→ Dataset excerpts:
[Start of section]
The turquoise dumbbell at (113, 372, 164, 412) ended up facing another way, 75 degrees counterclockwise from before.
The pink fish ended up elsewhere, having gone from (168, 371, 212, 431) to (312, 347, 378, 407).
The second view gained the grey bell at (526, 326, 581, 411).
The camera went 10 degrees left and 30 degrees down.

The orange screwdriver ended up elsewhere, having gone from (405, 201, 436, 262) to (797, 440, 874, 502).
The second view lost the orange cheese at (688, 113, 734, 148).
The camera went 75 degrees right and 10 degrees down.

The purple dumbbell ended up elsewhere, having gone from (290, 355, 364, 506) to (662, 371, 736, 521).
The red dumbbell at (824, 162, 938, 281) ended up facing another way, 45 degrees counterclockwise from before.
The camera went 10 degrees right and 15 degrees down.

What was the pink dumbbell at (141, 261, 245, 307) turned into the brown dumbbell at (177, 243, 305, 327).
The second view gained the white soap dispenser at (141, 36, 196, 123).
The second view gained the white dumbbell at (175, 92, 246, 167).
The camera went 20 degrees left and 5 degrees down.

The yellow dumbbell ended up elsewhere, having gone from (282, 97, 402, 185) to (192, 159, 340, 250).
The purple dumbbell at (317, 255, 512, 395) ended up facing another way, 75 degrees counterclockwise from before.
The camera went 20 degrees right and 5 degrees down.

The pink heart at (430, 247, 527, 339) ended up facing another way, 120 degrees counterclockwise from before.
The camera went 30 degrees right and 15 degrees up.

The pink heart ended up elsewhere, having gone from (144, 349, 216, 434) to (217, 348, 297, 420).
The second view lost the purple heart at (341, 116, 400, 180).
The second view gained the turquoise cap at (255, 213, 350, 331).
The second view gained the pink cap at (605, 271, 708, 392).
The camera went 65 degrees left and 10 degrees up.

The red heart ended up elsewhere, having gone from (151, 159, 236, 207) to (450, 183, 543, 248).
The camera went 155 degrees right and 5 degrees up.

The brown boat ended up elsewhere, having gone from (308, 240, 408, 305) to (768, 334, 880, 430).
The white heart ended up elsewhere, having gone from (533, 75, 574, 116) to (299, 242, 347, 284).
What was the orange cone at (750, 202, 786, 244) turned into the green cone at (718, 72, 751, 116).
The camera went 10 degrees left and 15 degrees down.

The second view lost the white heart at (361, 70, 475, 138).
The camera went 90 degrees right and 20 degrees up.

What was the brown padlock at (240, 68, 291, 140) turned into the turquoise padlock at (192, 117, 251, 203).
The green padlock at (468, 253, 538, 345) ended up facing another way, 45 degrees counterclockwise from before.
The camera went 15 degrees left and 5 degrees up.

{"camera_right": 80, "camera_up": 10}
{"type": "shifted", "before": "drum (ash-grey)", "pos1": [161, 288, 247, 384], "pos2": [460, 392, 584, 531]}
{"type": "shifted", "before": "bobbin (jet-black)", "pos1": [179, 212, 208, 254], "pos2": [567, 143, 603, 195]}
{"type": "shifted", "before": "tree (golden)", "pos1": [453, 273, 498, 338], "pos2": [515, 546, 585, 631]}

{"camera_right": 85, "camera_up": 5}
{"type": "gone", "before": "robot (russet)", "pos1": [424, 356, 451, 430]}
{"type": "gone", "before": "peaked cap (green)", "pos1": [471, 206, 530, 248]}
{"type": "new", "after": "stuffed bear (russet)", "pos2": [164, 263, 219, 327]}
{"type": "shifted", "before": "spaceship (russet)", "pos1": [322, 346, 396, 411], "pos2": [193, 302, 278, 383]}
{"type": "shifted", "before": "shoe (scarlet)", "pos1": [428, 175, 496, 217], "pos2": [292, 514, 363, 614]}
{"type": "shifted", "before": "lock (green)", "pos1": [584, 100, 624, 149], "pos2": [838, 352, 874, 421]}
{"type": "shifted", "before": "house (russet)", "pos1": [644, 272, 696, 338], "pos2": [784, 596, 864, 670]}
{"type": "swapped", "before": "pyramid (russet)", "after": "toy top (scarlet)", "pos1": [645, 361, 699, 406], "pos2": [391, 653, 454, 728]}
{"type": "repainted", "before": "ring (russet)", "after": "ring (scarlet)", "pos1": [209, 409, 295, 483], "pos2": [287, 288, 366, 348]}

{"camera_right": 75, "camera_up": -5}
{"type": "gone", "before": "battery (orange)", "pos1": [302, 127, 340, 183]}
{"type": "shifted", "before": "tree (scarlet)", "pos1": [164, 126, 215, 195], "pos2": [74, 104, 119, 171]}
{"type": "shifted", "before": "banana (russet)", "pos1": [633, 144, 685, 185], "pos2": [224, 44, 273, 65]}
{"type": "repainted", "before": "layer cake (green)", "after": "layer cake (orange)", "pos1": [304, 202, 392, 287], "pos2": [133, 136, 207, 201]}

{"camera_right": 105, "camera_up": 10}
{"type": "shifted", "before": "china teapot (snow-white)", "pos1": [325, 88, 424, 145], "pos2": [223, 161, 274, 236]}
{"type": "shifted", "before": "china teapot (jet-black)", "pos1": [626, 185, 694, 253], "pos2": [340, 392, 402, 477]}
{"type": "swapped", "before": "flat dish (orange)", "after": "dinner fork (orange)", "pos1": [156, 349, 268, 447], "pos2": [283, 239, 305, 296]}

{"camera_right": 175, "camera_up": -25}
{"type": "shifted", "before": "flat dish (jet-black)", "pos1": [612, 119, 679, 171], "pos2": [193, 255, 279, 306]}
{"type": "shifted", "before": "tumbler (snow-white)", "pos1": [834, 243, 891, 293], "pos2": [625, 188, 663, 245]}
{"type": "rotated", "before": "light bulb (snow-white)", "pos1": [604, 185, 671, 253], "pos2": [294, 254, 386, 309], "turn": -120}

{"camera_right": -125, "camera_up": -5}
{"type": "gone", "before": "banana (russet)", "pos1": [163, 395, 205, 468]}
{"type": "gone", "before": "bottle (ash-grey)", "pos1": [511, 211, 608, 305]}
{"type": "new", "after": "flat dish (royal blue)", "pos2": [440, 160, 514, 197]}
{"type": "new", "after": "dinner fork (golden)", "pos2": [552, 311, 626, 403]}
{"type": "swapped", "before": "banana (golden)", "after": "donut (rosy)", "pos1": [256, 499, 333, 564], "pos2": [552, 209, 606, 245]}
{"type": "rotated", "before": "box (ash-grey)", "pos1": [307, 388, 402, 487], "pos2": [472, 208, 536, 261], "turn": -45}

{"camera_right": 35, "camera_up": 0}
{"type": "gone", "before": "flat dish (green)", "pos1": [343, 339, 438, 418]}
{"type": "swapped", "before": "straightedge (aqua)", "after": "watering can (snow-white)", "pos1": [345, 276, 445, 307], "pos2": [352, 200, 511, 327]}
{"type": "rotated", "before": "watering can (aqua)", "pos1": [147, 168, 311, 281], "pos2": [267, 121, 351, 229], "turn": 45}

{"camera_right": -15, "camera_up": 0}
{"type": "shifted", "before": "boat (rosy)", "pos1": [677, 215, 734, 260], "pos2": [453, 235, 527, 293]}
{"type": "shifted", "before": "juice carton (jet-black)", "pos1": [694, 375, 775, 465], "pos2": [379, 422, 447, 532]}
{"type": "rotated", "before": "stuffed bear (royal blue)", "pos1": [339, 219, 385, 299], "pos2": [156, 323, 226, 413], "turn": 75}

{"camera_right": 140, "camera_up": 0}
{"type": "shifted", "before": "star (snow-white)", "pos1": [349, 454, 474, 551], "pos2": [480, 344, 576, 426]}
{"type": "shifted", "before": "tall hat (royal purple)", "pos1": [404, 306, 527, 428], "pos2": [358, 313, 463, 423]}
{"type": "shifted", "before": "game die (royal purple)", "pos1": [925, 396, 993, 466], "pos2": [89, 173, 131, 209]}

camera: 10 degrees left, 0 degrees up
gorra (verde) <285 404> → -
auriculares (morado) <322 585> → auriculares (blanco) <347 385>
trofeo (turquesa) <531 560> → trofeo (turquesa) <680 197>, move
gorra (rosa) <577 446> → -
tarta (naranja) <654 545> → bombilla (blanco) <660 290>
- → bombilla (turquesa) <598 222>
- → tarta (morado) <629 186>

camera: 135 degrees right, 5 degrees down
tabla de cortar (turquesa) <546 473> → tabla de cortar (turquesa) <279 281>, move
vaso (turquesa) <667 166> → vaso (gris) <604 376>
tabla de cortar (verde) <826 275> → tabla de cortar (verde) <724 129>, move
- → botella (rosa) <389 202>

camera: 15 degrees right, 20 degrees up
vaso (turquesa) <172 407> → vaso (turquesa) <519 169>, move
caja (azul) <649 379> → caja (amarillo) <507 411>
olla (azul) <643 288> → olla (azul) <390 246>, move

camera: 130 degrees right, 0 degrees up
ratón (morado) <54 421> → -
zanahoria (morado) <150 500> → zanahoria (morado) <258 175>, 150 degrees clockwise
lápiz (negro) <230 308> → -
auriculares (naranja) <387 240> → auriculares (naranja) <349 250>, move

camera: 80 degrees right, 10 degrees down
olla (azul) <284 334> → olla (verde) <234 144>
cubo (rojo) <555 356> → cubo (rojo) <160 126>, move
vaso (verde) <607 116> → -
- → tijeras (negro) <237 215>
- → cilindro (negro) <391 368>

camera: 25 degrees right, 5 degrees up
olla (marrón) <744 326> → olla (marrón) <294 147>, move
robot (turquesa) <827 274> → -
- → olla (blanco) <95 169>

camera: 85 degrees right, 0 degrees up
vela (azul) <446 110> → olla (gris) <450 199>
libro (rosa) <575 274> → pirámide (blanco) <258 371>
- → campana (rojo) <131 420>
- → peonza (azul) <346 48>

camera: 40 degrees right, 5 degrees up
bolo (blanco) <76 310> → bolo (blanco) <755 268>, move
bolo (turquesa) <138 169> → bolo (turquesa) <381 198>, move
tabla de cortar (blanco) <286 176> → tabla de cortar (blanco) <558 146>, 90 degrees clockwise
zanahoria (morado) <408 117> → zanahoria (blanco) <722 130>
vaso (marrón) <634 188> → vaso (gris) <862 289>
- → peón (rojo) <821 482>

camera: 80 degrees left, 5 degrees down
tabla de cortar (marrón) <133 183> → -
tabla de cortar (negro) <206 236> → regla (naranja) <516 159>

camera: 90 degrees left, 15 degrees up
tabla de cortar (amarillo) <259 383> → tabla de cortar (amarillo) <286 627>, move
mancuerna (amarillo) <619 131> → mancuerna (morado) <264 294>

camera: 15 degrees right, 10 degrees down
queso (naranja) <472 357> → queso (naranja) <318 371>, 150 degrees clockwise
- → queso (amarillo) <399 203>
[End of section]
→ Task to complete: Output the lines above exactly, but only those between the line holding "gorra (rosa) <577" and the line holding "- → bombilla (turquesa) <598 222>", inclusive.

→ Task output:
gorra (rosa) <577 446> → -
tarta (naranja) <654 545> → bombilla (blanco) <660 290>
- → bombilla (turquesa) <598 222>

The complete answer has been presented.